** Opening Excerpted records block **

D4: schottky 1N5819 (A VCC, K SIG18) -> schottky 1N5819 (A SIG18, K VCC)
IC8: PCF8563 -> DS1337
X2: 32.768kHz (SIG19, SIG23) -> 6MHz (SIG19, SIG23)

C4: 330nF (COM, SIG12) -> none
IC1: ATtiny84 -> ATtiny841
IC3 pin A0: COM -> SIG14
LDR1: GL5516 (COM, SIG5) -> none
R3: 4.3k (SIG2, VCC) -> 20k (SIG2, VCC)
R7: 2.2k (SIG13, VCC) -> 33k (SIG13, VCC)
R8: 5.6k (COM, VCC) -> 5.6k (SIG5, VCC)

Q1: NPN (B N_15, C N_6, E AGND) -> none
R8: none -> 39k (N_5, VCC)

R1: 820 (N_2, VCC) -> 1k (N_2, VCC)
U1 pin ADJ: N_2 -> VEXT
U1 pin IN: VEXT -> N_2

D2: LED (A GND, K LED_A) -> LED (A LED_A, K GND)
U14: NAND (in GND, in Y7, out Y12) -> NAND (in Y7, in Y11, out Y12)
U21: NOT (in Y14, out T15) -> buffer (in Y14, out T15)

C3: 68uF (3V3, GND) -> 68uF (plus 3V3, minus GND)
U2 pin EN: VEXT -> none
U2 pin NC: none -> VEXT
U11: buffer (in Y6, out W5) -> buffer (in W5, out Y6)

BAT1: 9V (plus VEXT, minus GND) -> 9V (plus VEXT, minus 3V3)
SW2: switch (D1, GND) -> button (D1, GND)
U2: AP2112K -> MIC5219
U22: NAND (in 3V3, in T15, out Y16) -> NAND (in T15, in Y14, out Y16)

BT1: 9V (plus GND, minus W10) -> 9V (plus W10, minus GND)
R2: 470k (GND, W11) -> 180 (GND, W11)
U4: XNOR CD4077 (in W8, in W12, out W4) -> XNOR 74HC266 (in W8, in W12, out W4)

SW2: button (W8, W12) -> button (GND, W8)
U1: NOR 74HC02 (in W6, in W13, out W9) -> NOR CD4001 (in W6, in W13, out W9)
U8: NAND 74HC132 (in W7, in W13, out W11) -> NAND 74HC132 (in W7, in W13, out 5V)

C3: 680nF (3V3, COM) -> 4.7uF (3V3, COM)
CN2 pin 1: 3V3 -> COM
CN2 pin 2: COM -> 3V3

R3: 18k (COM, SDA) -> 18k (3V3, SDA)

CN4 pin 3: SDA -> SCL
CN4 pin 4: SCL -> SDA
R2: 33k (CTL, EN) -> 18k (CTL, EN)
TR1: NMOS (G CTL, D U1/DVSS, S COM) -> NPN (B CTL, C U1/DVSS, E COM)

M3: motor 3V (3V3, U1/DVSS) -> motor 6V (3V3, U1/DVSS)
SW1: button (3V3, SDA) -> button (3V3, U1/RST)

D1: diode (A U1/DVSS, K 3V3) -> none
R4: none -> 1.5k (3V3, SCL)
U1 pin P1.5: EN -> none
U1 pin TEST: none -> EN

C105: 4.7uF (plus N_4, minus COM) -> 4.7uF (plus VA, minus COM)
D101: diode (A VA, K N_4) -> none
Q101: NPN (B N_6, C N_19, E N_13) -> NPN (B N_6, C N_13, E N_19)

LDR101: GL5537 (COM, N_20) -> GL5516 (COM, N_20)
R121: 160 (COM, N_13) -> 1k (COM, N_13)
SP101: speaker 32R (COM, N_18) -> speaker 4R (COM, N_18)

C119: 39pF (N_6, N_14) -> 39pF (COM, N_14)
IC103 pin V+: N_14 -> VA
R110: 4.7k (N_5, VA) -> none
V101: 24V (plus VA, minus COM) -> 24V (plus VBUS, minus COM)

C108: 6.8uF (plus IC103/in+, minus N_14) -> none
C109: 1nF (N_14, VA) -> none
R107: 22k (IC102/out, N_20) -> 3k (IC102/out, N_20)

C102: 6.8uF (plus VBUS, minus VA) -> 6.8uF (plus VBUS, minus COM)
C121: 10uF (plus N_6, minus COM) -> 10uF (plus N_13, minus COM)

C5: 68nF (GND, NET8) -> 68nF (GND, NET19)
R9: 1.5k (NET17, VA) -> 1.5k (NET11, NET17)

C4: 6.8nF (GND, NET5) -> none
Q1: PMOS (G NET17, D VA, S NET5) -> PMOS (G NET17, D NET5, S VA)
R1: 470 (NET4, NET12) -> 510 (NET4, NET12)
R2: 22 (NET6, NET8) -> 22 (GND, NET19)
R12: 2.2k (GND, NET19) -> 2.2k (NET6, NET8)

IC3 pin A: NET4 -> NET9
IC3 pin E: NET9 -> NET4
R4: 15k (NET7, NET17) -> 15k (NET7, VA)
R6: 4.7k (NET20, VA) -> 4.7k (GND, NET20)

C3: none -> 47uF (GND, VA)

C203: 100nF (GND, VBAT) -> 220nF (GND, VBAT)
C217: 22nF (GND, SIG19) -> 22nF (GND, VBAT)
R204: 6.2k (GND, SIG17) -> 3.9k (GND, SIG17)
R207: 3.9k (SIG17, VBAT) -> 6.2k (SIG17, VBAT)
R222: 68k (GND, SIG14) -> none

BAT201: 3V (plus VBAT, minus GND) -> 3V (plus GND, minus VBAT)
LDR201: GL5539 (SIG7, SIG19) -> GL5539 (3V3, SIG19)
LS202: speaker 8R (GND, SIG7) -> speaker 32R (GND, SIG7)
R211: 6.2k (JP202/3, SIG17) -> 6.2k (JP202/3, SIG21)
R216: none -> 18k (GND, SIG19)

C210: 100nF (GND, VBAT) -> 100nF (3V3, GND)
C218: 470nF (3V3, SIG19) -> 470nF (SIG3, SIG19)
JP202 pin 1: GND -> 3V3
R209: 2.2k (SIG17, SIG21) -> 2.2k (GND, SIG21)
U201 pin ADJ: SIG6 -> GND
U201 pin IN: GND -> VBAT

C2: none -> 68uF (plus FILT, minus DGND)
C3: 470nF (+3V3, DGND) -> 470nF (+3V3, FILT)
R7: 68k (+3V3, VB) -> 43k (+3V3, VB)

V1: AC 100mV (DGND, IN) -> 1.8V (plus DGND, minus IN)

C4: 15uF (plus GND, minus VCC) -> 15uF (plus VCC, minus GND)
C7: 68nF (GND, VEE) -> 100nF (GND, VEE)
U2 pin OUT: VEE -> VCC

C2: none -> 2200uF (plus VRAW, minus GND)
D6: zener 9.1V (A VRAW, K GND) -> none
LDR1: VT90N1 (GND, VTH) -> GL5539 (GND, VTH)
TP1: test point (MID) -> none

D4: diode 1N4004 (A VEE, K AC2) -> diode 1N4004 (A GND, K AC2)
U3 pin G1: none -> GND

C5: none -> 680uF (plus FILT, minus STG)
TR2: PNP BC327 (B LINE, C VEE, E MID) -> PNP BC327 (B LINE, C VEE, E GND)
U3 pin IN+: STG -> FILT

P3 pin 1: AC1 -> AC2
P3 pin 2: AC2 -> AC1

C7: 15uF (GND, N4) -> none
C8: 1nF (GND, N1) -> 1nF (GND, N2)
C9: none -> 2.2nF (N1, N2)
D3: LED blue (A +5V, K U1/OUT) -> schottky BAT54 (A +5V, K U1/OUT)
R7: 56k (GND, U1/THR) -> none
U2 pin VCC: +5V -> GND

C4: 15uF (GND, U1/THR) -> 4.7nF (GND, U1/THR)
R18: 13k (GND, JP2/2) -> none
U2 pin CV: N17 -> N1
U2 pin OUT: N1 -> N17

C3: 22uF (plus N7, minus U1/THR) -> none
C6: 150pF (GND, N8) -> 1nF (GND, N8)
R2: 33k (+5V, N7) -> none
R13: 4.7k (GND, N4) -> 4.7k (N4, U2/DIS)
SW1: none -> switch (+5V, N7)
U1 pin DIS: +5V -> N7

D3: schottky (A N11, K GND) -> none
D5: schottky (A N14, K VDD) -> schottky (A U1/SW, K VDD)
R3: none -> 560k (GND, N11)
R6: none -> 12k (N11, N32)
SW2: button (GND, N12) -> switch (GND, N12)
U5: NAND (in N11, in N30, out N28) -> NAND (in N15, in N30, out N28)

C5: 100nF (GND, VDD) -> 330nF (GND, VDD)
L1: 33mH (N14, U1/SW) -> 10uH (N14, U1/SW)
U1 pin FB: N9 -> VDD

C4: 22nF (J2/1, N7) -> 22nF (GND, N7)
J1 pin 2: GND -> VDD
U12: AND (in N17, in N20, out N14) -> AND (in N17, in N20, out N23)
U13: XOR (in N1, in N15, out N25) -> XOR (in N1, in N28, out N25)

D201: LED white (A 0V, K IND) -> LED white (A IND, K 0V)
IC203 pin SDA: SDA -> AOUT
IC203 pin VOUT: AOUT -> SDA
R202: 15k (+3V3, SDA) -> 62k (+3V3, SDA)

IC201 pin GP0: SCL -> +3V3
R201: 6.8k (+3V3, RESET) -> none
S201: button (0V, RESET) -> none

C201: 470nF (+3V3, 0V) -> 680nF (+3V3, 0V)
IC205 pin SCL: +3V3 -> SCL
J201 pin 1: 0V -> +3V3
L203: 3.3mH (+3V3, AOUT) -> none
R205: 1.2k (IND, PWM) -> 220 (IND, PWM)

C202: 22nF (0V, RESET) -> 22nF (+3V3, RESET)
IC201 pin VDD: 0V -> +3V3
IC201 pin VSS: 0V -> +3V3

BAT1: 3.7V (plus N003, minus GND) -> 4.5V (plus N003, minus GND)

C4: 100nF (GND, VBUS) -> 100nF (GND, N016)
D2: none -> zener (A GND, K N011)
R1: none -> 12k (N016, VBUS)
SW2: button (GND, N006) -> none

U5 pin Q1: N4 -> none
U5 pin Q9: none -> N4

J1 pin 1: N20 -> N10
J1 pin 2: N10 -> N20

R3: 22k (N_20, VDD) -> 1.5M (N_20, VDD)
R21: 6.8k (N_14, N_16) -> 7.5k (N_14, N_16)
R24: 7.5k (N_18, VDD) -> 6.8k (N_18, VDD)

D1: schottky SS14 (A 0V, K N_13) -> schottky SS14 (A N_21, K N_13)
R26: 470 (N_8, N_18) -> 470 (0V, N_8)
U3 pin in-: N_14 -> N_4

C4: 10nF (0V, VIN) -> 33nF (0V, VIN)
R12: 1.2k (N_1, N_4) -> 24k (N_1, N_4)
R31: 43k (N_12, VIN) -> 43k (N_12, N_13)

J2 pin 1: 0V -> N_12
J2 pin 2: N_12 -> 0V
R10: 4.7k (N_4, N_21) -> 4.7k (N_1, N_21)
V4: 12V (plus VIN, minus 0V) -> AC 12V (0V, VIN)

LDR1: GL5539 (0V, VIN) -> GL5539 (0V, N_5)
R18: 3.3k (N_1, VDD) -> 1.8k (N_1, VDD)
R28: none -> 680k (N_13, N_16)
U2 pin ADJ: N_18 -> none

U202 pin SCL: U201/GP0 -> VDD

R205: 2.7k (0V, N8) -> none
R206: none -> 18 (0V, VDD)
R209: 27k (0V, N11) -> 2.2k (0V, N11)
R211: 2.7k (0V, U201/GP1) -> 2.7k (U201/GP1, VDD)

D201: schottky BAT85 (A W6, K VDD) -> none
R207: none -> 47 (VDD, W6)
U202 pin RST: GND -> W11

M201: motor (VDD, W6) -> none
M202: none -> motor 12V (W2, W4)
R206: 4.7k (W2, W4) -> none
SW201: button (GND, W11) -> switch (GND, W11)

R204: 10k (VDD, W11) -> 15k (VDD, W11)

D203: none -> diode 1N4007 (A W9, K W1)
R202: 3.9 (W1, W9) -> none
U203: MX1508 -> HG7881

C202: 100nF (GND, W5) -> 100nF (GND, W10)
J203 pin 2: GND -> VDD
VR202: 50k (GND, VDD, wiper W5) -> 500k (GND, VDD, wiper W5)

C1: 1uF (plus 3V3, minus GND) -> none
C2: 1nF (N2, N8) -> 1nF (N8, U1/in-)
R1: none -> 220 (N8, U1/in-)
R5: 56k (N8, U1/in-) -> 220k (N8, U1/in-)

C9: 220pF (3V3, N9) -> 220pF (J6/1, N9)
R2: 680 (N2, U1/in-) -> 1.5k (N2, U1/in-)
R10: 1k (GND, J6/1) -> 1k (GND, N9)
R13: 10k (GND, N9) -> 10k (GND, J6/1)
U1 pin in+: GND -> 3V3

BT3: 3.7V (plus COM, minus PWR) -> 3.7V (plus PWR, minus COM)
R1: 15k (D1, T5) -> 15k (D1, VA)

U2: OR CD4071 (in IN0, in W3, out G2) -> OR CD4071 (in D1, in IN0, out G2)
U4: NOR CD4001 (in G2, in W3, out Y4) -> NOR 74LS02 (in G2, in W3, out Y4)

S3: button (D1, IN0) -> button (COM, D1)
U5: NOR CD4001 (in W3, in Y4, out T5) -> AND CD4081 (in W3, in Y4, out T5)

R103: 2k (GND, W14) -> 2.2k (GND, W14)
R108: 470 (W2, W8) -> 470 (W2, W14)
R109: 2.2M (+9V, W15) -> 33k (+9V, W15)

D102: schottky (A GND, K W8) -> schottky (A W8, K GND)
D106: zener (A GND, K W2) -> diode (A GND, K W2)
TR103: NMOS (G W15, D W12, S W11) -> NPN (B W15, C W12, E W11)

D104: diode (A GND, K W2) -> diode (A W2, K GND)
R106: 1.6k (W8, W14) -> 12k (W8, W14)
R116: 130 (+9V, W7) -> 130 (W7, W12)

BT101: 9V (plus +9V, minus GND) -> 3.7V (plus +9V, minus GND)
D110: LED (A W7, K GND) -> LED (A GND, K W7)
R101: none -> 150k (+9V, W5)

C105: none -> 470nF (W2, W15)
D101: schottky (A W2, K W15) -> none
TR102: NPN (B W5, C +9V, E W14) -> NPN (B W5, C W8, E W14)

** Closing Excerpted records block **

**What is expected**
In the entries above, find the line with "C5: 100nF (GND, VDD) -> 330nF (GND, VDD)" and the line with "U12: AND (in", then set down exactly those two and every line between them, nothing else.

**Solution for this task**
C5: 100nF (GND, VDD) -> 330nF (GND, VDD)
L1: 33mH (N14, U1/SW) -> 10uH (N14, U1/SW)
U1 pin FB: N9 -> VDD

C4: 22nF (J2/1, N7) -> 22nF (GND, N7)
J1 pin 2: GND -> VDD
U12: AND (in N17, in N20, out N14) -> AND (in N17, in N20, out N23)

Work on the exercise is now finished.